## TRY IT
Pictures aside, can you reproduce the records word for word?
(Beginning of RECORDS SHOWN)
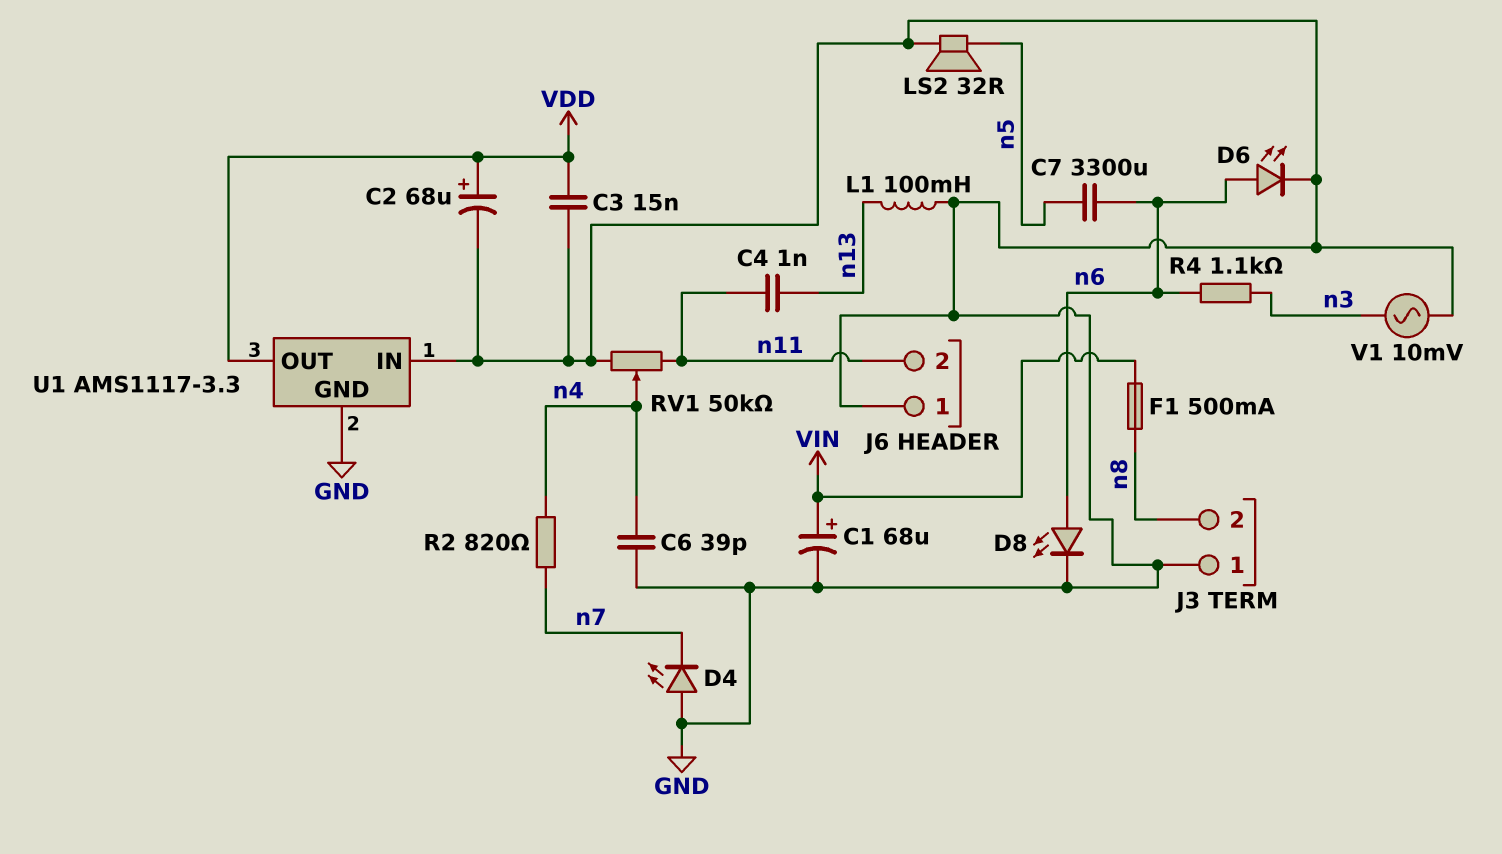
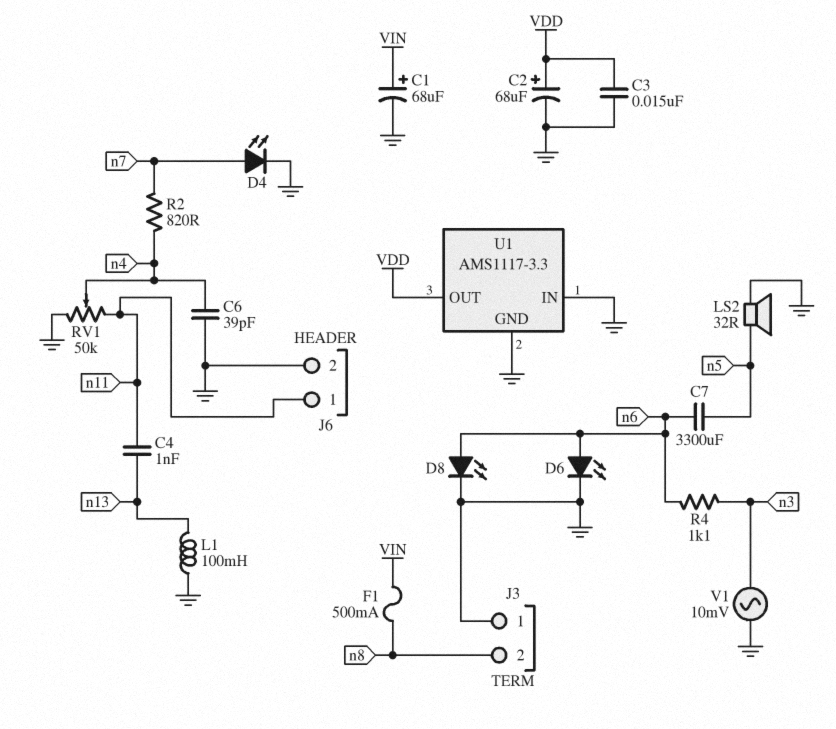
D4: LED (A GND, K n7) -> LED (A n7, K GND)
J6 pin 1: GND -> n11
J6 pin 2: n11 -> GND

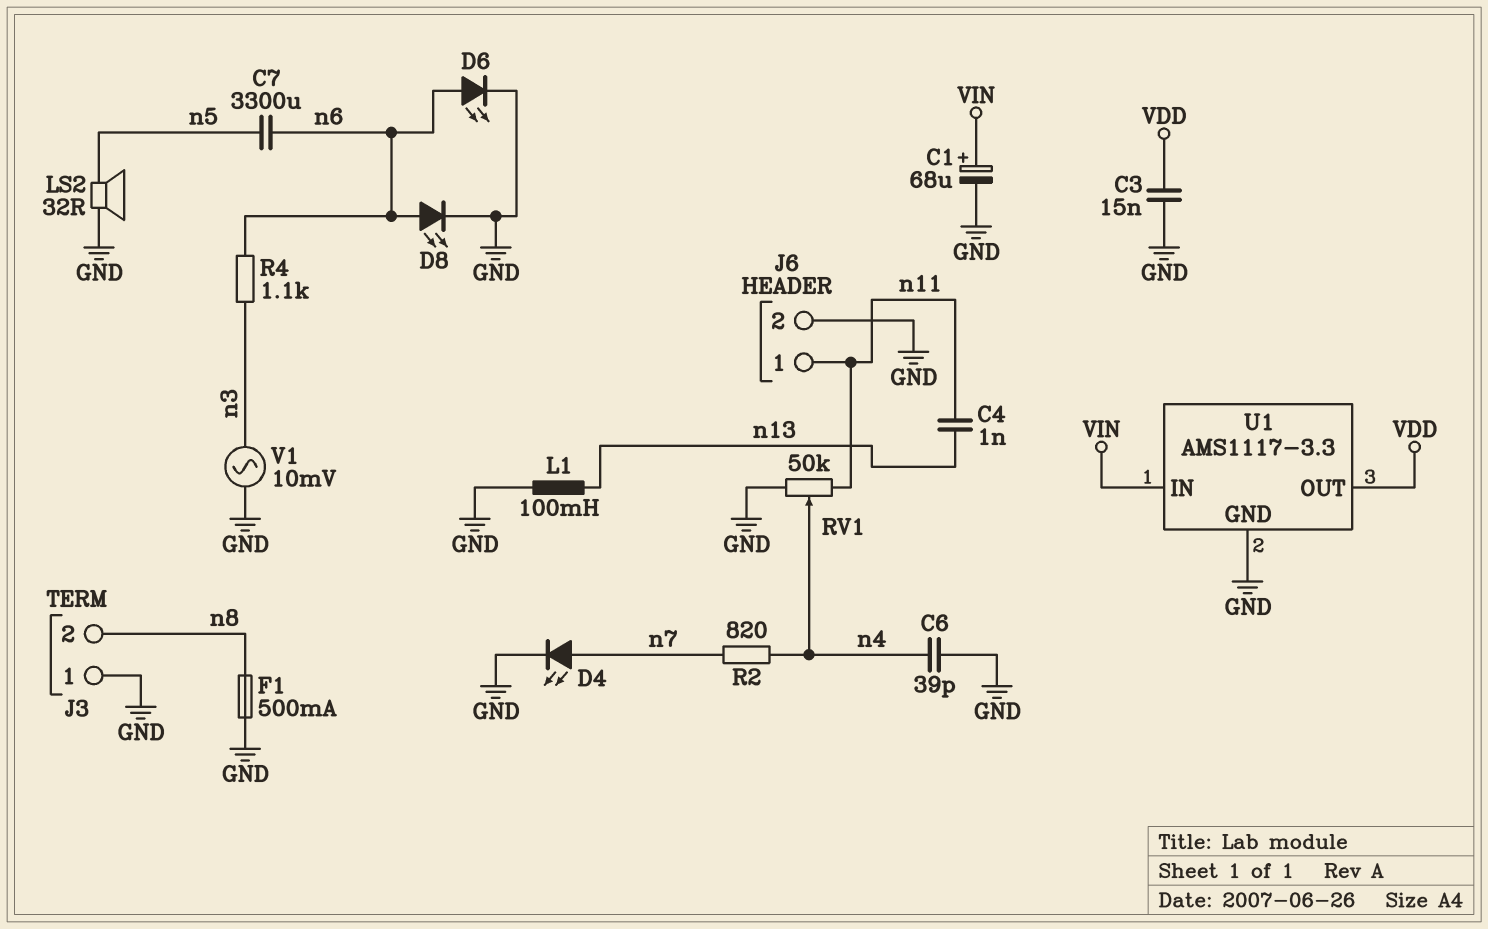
C2: 68uF (plus VDD, minus GND) -> none
F1: 500mA (VIN, n8) -> 500mA (GND, n8)
U1 pin IN: GND -> VIN

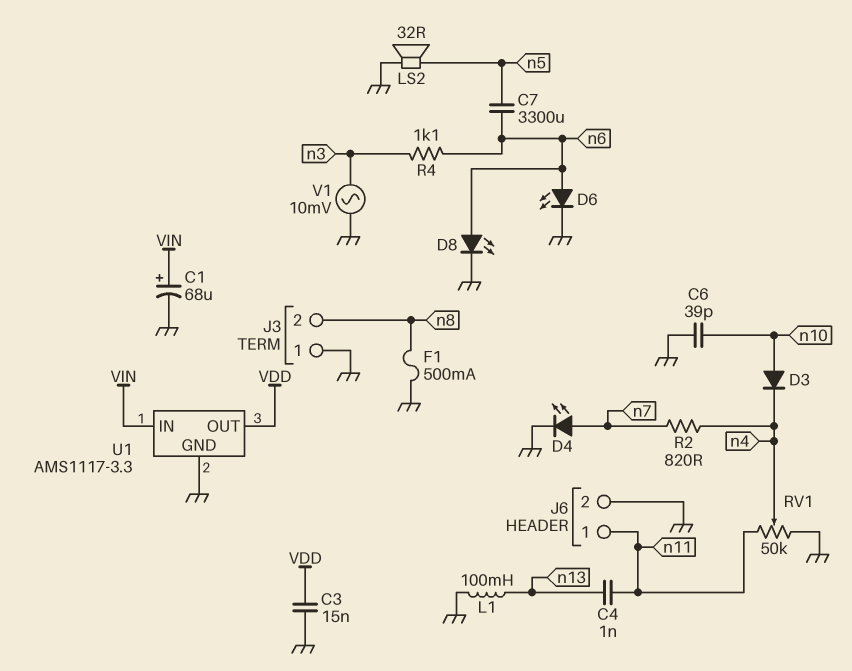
C6: 39pF (GND, n4) -> 39pF (GND, n10)
D3: none -> diode (A n10, K n4)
(End of RECORDS SHOWN)
## YOUR SOLUTION
D4: LED (A GND, K n7) -> LED (A n7, K GND)
J6 pin 1: GND -> n11
J6 pin 2: n11 -> GND

C2: 68uF (plus VDD, minus GND) -> none
F1: 500mA (VIN, n8) -> 500mA (GND, n8)
U1 pin IN: GND -> VIN

C6: 39pF (GND, n4) -> 39pF (GND, n10)
D3: none -> diode (A n10, K n4)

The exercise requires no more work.